## WHAT THE TASK REQUIRES
There is one span to output from the data below: the lines starting at the line with "RFID pin IRQ: D1 -> D10" and ending at the line with "DIGITS2 pin CLK: B11 -> A5". Output it exactly, ends included, nothing more.

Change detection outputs
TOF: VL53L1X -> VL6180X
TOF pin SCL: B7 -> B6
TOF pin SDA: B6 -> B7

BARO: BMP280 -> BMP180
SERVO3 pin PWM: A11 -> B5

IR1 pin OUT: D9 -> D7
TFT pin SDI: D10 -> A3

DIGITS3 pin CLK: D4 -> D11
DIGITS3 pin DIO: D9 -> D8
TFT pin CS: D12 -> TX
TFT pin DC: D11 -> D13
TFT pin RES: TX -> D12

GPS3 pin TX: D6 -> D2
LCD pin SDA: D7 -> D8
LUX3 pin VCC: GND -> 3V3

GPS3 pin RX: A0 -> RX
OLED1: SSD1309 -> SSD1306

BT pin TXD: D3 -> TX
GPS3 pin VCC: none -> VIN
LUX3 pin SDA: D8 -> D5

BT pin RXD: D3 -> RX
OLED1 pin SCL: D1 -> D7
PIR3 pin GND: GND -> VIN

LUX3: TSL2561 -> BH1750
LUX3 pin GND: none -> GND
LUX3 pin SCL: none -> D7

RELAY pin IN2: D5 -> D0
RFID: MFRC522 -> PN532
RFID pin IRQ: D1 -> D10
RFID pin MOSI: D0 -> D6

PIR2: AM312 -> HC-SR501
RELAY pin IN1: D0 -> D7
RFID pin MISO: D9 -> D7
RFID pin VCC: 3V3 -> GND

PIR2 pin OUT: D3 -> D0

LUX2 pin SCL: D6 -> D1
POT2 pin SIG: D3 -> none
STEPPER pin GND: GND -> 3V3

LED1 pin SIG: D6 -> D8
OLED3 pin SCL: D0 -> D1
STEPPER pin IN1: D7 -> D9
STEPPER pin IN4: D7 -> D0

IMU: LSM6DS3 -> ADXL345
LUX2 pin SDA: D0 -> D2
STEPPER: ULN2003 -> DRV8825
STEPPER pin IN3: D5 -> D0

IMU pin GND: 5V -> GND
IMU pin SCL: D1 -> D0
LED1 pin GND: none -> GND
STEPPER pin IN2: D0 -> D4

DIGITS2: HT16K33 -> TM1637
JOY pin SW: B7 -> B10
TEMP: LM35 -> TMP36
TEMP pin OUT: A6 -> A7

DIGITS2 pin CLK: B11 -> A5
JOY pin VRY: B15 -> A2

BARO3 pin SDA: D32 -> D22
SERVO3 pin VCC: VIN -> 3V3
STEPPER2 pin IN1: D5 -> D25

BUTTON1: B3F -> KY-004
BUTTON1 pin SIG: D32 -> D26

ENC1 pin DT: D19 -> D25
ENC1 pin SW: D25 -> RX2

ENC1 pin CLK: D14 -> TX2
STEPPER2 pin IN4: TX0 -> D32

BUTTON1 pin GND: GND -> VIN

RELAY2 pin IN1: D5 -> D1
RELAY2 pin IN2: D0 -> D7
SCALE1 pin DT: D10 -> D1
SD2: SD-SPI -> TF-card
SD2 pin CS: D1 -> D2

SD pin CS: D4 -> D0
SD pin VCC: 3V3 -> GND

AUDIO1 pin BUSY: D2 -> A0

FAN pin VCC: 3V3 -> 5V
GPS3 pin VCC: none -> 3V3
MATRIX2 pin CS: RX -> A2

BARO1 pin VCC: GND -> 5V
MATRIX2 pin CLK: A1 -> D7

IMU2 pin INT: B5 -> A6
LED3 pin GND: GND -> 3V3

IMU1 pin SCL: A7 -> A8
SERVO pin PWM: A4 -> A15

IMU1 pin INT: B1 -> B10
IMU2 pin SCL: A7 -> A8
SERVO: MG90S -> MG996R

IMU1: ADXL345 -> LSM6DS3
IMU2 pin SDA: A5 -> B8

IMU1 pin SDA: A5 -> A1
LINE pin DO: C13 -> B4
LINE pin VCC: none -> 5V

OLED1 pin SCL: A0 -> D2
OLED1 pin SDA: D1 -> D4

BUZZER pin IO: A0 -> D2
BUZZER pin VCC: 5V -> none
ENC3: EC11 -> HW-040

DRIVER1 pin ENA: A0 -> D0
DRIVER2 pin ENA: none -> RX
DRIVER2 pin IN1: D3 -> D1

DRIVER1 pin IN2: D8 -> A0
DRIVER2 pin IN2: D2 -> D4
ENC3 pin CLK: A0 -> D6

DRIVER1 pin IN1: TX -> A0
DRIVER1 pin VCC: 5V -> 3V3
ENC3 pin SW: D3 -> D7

## ANSWER TO THIS PROBLEM
RFID pin IRQ: D1 -> D10
RFID pin MOSI: D0 -> D6

PIR2: AM312 -> HC-SR501
RELAY pin IN1: D0 -> D7
RFID pin MISO: D9 -> D7
RFID pin VCC: 3V3 -> GND

PIR2 pin OUT: D3 -> D0

LUX2 pin SCL: D6 -> D1
POT2 pin SIG: D3 -> none
STEPPER pin GND: GND -> 3V3

LED1 pin SIG: D6 -> D8
OLED3 pin SCL: D0 -> D1
STEPPER pin IN1: D7 -> D9
STEPPER pin IN4: D7 -> D0

IMU: LSM6DS3 -> ADXL345
LUX2 pin SDA: D0 -> D2
STEPPER: ULN2003 -> DRV8825
STEPPER pin IN3: D5 -> D0

IMU pin GND: 5V -> GND
IMU pin SCL: D1 -> D0
LED1 pin GND: none -> GND
STEPPER pin IN2: D0 -> D4

DIGITS2: HT16K33 -> TM1637
JOY pin SW: B7 -> B10
TEMP: LM35 -> TMP36
TEMP pin OUT: A6 -> A7

DIGITS2 pin CLK: B11 -> A5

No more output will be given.